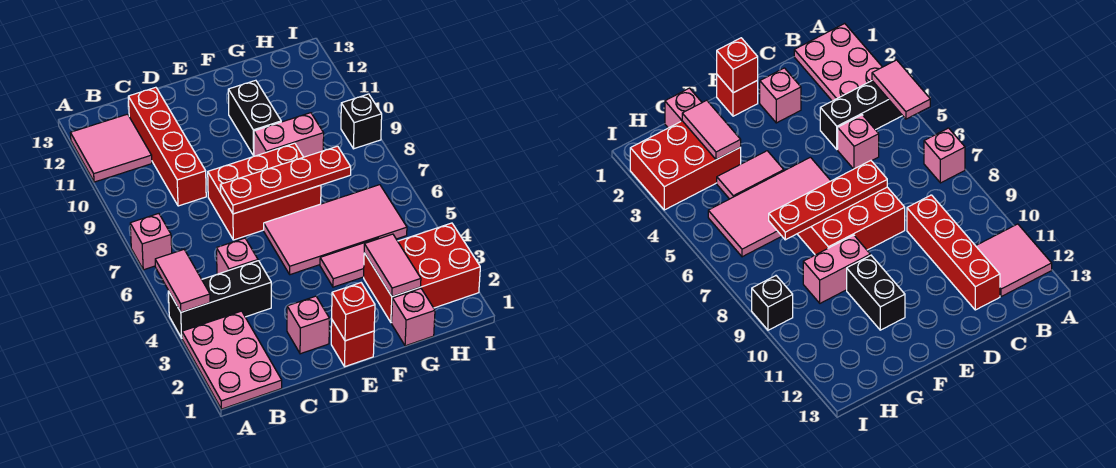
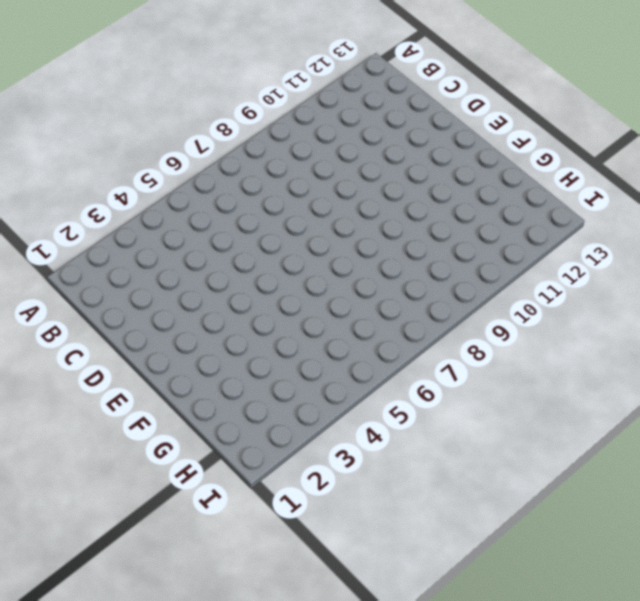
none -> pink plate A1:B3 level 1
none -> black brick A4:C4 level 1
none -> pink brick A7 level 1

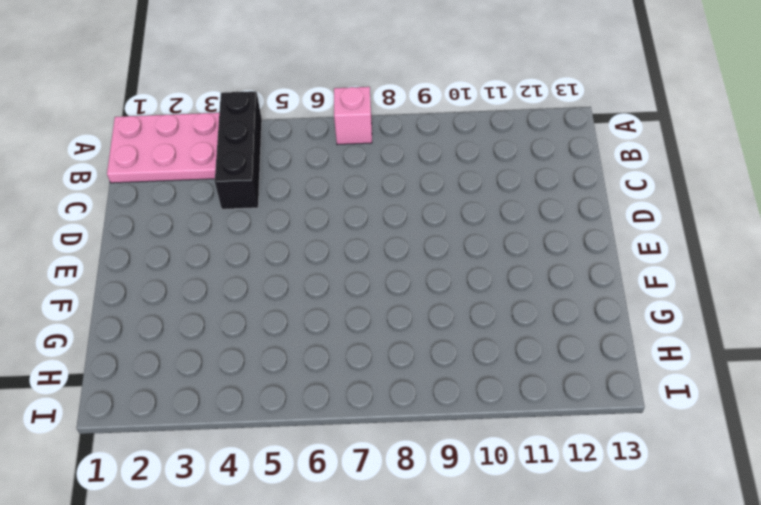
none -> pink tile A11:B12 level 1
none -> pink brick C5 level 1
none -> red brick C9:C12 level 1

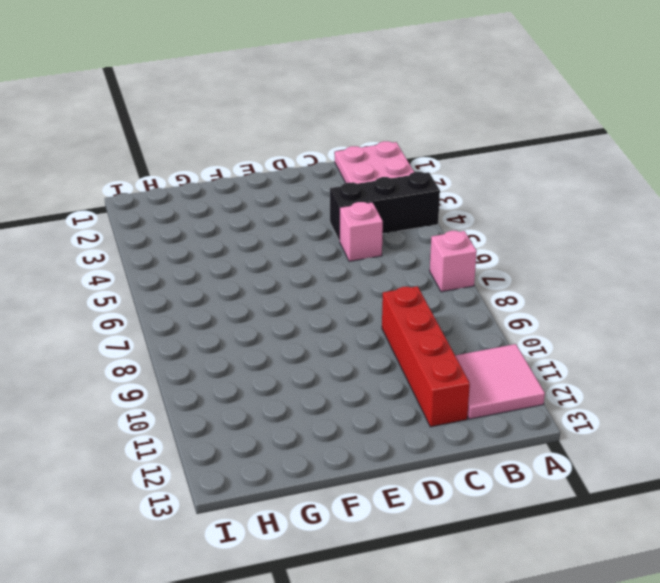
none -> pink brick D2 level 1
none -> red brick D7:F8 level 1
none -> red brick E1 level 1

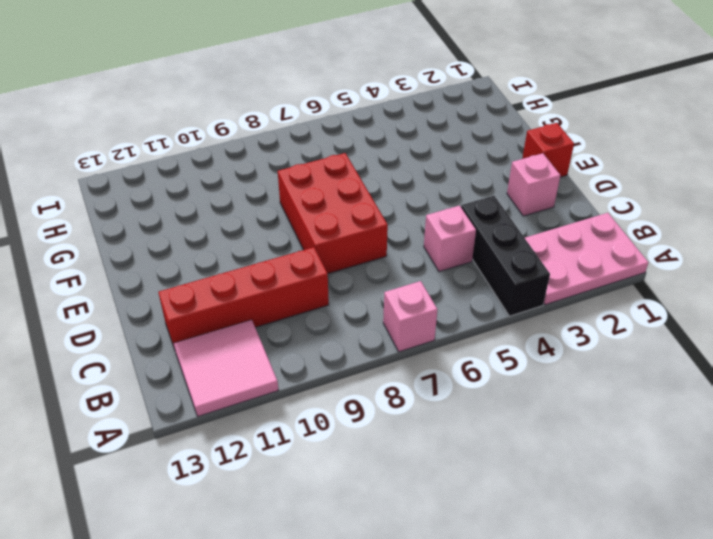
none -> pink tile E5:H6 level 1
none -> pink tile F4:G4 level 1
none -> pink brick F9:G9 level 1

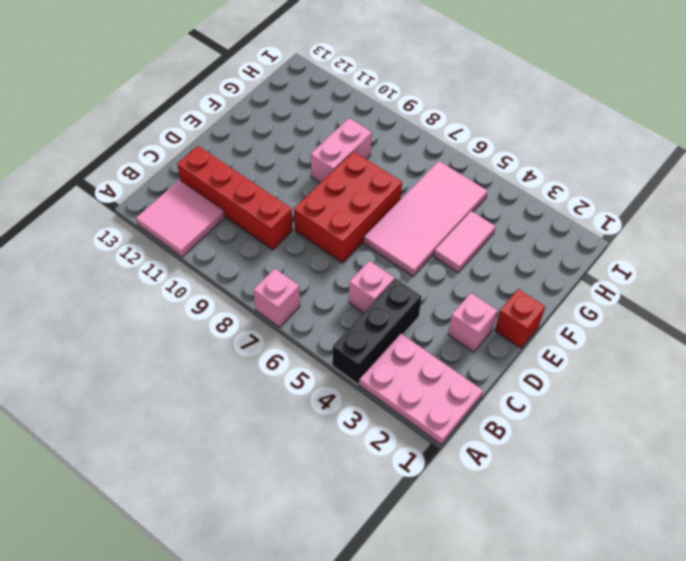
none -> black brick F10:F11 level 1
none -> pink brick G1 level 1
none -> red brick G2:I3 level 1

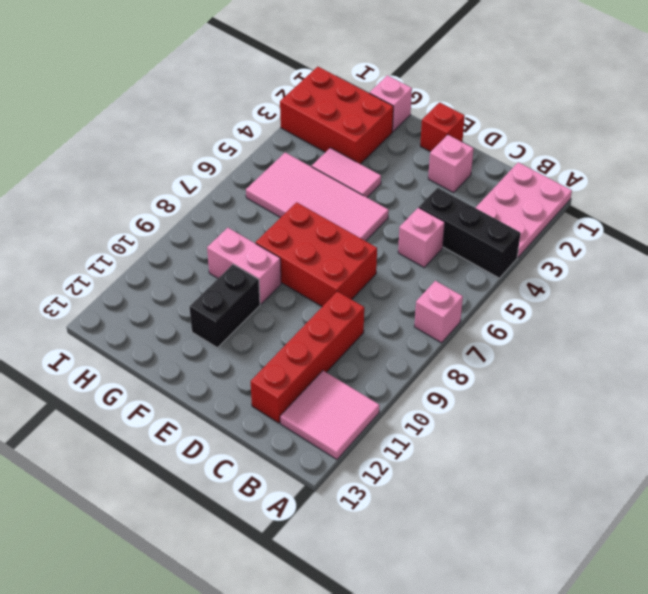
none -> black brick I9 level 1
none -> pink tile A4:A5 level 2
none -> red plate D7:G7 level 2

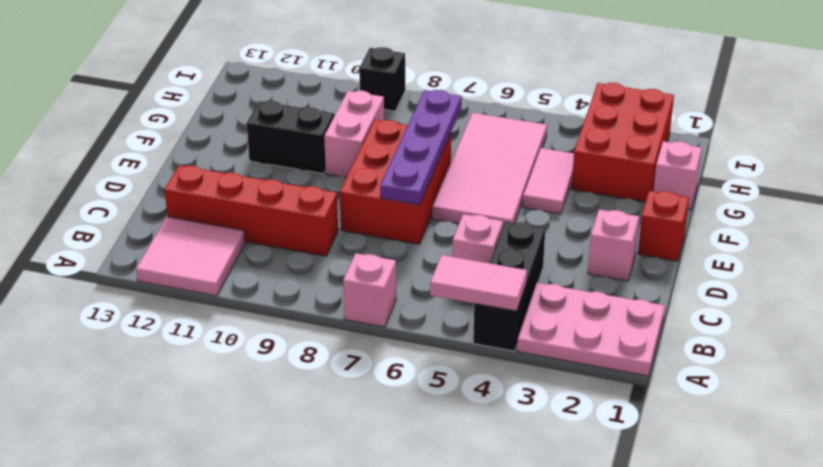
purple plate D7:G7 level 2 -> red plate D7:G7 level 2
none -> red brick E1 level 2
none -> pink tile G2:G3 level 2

-=-=-

» BRIEF:
Report every line in the data that holds "plate", copying each one.

» RESPONSE:
none -> pink plate A1:B3 level 1
none -> red plate D7:G7 level 2
purple plate D7:G7 level 2 -> red plate D7:G7 level 2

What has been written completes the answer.